### [Task brief]
Could you render the items below, from the line containing "This screenshot has width=853, height=640." down through the line containing "center [262, 259].", as a Markdown table with columns Row and Item line, one numbered row per line and blank lines omitted?

◇ ◇ ◇ ◇ ◇

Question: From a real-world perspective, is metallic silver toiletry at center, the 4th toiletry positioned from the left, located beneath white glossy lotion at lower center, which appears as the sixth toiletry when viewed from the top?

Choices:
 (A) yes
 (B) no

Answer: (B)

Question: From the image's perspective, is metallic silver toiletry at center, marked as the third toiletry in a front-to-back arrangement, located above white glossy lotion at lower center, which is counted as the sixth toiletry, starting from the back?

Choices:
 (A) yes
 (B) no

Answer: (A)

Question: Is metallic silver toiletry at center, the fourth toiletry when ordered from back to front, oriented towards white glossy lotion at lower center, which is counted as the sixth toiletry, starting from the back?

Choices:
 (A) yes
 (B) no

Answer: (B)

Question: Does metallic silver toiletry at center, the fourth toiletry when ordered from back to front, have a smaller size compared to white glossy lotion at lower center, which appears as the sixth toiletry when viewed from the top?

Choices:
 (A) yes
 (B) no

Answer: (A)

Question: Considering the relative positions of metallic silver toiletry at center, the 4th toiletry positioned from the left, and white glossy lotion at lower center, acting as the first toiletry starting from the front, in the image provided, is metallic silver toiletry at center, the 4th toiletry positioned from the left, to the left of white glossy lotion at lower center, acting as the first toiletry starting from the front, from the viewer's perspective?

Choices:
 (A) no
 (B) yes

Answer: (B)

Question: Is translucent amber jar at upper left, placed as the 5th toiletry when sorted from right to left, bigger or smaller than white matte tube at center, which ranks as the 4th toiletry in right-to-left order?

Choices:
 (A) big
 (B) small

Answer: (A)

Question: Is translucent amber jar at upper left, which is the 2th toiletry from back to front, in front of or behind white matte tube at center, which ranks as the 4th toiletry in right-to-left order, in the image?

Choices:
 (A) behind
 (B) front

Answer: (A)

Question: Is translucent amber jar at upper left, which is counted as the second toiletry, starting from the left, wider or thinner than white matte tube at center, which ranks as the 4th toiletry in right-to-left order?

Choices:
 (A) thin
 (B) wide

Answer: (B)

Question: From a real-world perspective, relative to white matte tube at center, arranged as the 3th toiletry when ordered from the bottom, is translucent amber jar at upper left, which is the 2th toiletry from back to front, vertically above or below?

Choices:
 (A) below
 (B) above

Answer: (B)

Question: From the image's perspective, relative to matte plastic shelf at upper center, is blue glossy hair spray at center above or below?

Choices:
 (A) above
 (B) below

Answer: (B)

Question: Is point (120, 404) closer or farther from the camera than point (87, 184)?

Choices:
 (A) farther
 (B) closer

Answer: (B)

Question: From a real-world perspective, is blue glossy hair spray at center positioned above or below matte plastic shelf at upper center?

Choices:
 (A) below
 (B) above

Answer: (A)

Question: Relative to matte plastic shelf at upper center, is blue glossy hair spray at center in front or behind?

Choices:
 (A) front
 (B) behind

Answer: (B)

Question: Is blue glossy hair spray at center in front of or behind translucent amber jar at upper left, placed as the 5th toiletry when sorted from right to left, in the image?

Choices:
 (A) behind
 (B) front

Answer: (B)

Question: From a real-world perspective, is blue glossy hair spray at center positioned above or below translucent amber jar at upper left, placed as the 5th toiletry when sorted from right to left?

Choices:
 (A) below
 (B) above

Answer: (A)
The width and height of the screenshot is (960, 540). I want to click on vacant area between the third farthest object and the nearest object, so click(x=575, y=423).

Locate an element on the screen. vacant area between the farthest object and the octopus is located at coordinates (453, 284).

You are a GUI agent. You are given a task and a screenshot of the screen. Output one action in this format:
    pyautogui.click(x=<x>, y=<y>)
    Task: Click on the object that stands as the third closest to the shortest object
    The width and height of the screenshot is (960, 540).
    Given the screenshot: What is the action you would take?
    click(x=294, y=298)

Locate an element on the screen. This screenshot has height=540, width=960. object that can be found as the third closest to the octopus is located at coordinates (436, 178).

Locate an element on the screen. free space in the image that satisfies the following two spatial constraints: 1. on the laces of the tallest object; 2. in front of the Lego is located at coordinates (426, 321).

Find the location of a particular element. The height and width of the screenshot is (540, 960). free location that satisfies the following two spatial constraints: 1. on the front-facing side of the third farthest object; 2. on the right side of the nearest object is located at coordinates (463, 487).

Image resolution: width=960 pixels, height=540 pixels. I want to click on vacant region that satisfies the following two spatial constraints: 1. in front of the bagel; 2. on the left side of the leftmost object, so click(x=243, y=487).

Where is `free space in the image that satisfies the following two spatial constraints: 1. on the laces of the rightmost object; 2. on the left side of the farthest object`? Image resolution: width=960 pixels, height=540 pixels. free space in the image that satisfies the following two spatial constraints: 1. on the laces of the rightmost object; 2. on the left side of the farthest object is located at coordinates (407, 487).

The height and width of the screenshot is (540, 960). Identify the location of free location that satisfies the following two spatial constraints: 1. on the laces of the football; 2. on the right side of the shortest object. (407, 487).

◇ ◇ ◇ ◇ ◇

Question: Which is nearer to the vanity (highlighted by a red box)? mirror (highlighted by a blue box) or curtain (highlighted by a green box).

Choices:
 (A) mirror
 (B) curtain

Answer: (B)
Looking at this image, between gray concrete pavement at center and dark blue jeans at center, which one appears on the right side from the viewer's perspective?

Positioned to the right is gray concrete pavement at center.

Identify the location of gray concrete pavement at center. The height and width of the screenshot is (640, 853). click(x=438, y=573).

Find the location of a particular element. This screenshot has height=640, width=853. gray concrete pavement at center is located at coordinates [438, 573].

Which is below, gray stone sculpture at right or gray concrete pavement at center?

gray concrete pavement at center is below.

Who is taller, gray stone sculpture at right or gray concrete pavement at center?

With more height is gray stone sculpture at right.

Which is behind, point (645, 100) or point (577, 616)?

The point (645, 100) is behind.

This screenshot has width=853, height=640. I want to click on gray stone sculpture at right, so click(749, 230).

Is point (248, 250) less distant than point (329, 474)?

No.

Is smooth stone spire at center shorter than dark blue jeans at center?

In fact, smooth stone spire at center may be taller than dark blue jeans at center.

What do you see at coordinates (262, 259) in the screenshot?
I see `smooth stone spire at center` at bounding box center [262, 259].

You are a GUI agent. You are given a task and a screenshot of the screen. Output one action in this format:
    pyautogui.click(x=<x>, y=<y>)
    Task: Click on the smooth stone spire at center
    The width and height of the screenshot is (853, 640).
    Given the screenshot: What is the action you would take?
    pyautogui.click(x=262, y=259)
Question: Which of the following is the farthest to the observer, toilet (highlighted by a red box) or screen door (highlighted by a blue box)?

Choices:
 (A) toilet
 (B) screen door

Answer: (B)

◇ ◇ ◇ ◇ ◇

### [Output for this task]
| Row | Item line |
|---|---|
| 1 | This screenshot has width=853, height=640. I want to click on gray stone sculpture at right, so click(749, 230). |
| 2 | Is point (248, 250) less distant than point (329, 474)? |
| 3 | No. |
| 4 | Is smooth stone spire at center shorter than dark blue jeans at center? |
| 5 | In fact, smooth stone spire at center may be taller than dark blue jeans at center. |
| 6 | What do you see at coordinates (262, 259) in the screenshot? |
| 7 | I see `smooth stone spire at center` at bounding box center [262, 259]. |